● **EXERCISE REQUIREMENTS**
When you reach the line with "tin in brown" in the data below, begin printing lines exactly, and stop once the line with "150 degrees counterclockwise |" has been printed.

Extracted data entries
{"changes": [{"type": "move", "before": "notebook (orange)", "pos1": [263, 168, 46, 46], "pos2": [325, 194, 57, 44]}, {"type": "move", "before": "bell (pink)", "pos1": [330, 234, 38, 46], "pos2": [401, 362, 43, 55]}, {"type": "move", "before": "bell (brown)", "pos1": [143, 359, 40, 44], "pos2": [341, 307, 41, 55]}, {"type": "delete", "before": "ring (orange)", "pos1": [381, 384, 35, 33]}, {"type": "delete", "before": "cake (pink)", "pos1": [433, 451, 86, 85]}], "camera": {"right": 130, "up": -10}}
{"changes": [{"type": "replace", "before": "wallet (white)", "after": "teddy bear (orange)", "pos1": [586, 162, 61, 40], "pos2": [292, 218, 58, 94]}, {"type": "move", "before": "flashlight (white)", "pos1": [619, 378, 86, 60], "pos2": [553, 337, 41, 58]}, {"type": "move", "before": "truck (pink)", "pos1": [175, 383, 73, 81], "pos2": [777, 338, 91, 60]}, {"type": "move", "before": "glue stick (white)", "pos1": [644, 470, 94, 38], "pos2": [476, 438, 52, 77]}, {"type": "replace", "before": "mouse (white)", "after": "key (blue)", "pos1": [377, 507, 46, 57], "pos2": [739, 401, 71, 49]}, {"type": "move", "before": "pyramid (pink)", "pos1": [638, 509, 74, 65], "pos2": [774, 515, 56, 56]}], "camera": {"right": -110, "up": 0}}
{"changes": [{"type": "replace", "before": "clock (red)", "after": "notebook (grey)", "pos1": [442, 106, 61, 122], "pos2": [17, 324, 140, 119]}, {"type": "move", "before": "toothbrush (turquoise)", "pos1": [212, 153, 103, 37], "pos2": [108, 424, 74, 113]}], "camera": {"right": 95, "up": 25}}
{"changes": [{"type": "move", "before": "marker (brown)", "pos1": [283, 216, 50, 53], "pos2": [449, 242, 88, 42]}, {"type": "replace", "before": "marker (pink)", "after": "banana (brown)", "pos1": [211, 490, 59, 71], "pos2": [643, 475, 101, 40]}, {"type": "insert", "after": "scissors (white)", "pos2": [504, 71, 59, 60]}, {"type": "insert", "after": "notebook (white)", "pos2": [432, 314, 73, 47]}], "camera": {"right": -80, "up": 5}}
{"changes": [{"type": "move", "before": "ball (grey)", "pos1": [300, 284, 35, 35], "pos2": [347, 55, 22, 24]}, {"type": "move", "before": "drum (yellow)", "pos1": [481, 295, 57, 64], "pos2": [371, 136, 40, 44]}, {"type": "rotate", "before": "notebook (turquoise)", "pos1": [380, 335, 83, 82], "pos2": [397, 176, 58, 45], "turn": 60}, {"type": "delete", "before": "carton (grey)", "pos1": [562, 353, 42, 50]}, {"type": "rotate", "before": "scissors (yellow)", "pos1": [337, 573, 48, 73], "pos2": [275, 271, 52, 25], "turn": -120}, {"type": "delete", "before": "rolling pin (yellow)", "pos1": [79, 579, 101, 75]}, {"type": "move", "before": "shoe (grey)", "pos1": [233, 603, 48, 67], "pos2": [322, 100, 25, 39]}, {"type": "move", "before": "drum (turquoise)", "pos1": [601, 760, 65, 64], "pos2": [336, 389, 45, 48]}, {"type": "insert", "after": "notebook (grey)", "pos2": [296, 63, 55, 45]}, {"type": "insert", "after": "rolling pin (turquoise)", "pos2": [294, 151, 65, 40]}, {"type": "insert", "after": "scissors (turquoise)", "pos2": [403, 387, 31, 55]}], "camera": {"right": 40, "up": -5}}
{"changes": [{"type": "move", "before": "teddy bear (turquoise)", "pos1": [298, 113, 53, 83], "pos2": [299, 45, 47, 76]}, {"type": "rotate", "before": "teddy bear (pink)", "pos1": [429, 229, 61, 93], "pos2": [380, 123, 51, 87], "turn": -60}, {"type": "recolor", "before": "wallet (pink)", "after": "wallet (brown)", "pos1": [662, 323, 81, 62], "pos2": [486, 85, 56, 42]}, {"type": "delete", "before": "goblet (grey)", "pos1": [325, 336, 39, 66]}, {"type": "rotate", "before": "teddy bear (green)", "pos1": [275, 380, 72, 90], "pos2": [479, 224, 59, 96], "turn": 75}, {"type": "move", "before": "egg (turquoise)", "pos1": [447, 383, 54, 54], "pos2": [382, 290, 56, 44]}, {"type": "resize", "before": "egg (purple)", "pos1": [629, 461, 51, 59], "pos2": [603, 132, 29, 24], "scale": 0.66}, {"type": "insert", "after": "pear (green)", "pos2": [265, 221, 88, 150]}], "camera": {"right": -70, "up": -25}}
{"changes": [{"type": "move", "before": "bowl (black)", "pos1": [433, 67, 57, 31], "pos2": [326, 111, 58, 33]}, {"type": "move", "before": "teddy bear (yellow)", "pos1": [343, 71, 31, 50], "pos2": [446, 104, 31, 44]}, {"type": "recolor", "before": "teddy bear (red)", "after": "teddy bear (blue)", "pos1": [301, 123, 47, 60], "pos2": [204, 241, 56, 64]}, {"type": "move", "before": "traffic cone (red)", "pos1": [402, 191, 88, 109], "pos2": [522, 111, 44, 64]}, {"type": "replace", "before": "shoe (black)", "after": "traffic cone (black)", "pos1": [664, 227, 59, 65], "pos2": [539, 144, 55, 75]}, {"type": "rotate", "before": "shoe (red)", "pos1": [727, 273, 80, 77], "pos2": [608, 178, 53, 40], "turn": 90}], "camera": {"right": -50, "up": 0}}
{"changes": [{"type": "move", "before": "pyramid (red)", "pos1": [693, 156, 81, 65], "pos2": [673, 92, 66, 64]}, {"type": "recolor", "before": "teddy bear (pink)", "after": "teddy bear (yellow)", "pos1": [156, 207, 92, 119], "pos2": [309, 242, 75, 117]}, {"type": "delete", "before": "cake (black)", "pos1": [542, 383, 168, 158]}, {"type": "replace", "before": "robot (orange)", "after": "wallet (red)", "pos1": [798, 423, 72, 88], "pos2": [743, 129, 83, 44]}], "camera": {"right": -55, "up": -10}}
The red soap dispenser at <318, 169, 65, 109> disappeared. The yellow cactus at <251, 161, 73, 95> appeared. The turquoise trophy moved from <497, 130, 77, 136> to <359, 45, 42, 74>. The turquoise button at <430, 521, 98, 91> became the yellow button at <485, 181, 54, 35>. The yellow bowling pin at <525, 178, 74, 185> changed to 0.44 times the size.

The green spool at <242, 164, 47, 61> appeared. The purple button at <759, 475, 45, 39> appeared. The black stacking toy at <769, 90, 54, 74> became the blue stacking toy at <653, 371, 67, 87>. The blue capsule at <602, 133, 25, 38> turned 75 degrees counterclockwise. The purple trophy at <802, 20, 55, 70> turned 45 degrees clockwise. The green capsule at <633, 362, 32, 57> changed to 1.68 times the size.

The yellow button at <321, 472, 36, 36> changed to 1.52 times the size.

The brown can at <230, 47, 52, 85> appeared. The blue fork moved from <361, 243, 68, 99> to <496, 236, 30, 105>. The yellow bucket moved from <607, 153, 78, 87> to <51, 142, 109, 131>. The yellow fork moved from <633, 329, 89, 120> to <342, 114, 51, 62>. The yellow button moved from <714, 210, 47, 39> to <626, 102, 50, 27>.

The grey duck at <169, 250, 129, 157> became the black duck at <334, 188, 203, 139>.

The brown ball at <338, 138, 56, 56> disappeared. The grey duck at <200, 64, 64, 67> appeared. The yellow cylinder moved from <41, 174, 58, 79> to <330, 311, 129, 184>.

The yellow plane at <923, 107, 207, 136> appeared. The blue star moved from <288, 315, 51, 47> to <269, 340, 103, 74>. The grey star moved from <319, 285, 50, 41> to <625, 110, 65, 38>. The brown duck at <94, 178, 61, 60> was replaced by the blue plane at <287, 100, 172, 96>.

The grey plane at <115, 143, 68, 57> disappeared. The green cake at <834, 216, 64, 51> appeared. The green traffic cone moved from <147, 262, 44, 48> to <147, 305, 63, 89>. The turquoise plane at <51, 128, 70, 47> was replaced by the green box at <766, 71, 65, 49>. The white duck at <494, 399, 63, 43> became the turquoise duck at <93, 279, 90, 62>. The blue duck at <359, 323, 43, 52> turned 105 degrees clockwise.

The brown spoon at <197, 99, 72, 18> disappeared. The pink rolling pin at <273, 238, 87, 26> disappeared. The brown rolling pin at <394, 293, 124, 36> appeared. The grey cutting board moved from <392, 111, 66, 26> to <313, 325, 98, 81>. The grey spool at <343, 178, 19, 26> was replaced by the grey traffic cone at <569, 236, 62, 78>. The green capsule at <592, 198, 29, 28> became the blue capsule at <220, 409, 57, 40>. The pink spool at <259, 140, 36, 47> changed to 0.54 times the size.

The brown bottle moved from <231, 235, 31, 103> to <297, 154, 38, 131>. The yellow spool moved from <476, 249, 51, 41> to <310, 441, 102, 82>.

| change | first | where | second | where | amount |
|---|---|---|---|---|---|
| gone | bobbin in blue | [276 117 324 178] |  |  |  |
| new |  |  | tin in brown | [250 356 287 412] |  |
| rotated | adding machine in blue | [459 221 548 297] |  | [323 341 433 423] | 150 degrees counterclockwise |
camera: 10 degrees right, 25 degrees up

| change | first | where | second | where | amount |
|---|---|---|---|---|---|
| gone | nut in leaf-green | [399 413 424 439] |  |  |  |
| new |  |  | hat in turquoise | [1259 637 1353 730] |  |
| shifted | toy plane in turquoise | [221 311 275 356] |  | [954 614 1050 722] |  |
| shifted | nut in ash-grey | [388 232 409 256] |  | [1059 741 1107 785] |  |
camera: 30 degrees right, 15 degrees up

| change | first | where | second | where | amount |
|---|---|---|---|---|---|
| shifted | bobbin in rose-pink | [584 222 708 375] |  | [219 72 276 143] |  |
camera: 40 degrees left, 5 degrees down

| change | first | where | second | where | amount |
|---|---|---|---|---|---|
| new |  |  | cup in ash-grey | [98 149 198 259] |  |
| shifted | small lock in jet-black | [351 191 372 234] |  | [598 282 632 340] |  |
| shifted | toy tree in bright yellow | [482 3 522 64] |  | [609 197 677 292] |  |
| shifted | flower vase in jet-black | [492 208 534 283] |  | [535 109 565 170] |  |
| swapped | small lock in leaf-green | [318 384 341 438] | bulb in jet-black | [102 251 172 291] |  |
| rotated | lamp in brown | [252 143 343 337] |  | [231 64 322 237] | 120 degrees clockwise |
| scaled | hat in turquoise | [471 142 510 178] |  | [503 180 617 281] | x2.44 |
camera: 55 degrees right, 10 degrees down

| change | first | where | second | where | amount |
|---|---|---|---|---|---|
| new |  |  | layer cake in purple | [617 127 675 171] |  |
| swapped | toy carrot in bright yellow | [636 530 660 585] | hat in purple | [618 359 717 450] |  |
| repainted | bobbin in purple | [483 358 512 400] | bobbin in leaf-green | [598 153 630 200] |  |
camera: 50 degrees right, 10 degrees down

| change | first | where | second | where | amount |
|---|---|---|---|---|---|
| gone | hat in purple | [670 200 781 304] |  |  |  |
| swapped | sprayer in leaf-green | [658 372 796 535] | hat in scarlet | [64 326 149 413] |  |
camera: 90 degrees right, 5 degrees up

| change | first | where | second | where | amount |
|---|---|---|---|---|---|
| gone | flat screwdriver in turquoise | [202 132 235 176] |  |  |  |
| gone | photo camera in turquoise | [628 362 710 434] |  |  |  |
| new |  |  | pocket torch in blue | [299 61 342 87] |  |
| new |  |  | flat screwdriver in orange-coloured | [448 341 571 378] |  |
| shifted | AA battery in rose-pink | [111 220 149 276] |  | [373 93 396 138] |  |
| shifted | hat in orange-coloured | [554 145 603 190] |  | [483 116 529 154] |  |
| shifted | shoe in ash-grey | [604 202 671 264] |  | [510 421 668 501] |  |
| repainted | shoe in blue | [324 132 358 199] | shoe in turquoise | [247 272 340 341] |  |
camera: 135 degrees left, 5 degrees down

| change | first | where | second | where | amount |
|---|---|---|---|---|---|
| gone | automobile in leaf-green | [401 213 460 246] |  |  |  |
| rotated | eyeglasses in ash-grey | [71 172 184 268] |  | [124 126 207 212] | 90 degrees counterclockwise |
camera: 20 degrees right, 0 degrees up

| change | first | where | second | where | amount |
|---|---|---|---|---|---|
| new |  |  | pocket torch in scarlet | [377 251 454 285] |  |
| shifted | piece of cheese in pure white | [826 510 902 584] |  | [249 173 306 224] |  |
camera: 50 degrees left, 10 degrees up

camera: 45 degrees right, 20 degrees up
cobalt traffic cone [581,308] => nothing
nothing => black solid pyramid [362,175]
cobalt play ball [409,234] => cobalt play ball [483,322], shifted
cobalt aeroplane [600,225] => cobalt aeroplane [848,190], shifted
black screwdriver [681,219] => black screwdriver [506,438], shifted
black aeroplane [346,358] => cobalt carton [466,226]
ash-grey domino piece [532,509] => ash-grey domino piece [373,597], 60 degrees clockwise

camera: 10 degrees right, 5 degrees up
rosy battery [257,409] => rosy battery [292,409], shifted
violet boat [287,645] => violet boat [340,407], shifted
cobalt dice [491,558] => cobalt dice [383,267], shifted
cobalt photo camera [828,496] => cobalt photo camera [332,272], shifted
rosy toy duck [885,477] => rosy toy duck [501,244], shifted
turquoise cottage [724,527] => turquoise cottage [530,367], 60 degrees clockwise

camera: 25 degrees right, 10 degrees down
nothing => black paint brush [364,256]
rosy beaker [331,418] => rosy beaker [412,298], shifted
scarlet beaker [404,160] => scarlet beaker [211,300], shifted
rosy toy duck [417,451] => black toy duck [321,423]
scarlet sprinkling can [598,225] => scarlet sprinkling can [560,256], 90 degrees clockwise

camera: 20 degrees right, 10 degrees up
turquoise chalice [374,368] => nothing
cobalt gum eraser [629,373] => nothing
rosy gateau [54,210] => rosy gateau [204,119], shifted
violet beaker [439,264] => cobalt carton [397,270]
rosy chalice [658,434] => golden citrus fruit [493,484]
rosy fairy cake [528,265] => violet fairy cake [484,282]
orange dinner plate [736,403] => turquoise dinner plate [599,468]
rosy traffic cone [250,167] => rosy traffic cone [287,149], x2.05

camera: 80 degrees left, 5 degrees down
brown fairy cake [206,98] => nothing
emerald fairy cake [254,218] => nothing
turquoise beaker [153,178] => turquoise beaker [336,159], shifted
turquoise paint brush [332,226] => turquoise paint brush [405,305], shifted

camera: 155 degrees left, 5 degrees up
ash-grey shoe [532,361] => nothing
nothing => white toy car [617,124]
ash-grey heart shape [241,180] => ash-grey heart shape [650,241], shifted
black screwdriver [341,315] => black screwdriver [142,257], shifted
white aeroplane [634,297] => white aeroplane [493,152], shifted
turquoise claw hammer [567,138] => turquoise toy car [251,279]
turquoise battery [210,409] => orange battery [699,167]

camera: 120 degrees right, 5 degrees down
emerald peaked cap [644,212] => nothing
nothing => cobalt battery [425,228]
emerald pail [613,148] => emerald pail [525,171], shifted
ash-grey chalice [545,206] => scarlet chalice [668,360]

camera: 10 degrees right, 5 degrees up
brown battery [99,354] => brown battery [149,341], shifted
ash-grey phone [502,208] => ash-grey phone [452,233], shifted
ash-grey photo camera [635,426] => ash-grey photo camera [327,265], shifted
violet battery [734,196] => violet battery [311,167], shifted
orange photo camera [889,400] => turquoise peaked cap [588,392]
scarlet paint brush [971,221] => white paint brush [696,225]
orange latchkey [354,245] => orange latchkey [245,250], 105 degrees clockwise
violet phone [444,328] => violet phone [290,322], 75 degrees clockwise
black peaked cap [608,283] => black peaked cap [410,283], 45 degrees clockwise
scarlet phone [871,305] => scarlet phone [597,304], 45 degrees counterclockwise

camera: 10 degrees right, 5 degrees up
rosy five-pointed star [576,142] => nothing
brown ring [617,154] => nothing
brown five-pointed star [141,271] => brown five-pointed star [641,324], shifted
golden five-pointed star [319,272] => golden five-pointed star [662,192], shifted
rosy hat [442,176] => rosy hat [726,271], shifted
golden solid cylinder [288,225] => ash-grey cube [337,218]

● **TASK SOLUTION**
| new |  |  | tin in brown | [250 356 287 412] |  |
| rotated | adding machine in blue | [459 221 548 297] |  | [323 341 433 423] | 150 degrees counterclockwise |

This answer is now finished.